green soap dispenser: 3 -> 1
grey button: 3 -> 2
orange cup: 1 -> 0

--

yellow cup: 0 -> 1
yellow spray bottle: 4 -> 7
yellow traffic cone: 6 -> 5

→ **Requirement**
Please go through the listing and return each line that has "yellow" in it.

→ **Task result**
yellow cup: 0 -> 1
yellow spray bottle: 4 -> 7
yellow traffic cone: 6 -> 5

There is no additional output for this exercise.